#### EXERCISE DIRECTIONS:
Please reproduce the records word for word, starting from the first line and continuing up to and including the line with "white square: rotated 6 degrees clockwise".

[Items listed in a dataset]
-----

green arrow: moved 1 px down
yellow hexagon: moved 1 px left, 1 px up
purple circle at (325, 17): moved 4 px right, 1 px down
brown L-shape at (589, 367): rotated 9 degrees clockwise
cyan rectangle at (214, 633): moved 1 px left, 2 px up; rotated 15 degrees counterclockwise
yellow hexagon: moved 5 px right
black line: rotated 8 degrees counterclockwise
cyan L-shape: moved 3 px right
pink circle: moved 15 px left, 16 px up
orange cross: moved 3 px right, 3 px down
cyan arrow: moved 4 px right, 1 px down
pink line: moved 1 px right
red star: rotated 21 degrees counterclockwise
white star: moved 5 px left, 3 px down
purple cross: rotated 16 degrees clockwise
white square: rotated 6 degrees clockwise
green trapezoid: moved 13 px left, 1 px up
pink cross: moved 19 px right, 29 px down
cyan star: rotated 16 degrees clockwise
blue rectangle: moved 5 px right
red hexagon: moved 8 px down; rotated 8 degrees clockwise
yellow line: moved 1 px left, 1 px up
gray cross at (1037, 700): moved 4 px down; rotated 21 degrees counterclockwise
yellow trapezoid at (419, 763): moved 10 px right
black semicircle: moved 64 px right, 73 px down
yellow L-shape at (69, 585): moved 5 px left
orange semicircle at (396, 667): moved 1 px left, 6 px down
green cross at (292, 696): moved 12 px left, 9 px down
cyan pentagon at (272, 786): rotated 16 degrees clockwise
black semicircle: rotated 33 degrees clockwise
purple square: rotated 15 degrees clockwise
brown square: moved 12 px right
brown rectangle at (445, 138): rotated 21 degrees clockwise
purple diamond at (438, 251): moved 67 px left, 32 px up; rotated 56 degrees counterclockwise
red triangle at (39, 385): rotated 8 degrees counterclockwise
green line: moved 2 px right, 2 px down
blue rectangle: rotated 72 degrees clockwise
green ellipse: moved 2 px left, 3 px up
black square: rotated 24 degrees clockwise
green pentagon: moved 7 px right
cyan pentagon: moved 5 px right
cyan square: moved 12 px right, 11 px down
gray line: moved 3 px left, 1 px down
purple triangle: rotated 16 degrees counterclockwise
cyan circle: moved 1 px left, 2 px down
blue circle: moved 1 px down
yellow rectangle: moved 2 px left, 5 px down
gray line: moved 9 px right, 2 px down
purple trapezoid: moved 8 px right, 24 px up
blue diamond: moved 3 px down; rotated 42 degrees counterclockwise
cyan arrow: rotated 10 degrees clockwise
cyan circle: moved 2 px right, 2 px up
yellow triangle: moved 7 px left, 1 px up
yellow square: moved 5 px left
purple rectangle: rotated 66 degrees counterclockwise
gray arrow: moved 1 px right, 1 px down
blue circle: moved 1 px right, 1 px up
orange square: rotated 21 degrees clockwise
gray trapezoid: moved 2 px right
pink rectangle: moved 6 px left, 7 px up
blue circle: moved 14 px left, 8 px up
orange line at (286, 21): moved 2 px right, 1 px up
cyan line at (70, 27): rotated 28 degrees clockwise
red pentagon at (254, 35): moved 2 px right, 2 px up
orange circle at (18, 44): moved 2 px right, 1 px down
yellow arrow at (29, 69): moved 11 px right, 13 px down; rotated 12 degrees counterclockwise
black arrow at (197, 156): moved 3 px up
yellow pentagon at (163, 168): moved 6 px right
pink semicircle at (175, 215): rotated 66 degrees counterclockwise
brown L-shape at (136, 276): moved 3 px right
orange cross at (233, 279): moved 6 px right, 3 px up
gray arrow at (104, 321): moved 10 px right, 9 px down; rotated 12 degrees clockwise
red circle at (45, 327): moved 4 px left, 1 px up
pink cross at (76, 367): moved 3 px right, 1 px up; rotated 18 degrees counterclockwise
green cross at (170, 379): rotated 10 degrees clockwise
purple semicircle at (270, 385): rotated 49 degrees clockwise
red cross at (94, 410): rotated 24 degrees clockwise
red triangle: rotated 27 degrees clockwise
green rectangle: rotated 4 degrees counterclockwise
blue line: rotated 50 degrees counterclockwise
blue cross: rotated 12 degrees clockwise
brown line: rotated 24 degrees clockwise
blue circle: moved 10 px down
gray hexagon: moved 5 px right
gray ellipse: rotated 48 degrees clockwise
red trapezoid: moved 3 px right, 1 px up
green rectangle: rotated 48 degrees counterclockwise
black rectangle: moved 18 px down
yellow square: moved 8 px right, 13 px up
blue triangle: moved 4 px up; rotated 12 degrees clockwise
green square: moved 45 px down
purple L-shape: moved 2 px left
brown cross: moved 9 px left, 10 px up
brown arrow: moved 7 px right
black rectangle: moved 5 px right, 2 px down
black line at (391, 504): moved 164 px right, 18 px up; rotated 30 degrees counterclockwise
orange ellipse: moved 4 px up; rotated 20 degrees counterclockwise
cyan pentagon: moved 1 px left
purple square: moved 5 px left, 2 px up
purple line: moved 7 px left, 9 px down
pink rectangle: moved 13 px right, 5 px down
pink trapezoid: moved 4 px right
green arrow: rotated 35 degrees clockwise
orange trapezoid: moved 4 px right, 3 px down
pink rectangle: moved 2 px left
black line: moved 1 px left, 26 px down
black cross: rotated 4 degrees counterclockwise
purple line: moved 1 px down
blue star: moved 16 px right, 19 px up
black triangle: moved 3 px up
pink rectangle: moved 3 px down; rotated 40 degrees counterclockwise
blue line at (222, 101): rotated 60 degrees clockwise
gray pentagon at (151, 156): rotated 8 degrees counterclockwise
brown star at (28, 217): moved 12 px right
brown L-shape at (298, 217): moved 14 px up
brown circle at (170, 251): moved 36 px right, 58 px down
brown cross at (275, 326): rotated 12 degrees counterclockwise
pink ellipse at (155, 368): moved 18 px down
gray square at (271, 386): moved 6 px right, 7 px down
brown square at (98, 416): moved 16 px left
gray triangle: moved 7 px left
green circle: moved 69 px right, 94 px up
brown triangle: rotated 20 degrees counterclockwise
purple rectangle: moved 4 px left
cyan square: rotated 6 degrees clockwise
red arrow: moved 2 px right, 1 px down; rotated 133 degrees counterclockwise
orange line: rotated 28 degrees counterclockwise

-----

#### WRITTEN ANSWER:
green arrow: moved 1 px down
yellow hexagon: moved 1 px left, 1 px up
purple circle at (325, 17): moved 4 px right, 1 px down
brown L-shape at (589, 367): rotated 9 degrees clockwise
cyan rectangle at (214, 633): moved 1 px left, 2 px up; rotated 15 degrees counterclockwise
yellow hexagon: moved 5 px right
black line: rotated 8 degrees counterclockwise
cyan L-shape: moved 3 px right
pink circle: moved 15 px left, 16 px up
orange cross: moved 3 px right, 3 px down
cyan arrow: moved 4 px right, 1 px down
pink line: moved 1 px right
red star: rotated 21 degrees counterclockwise
white star: moved 5 px left, 3 px down
purple cross: rotated 16 degrees clockwise
white square: rotated 6 degrees clockwise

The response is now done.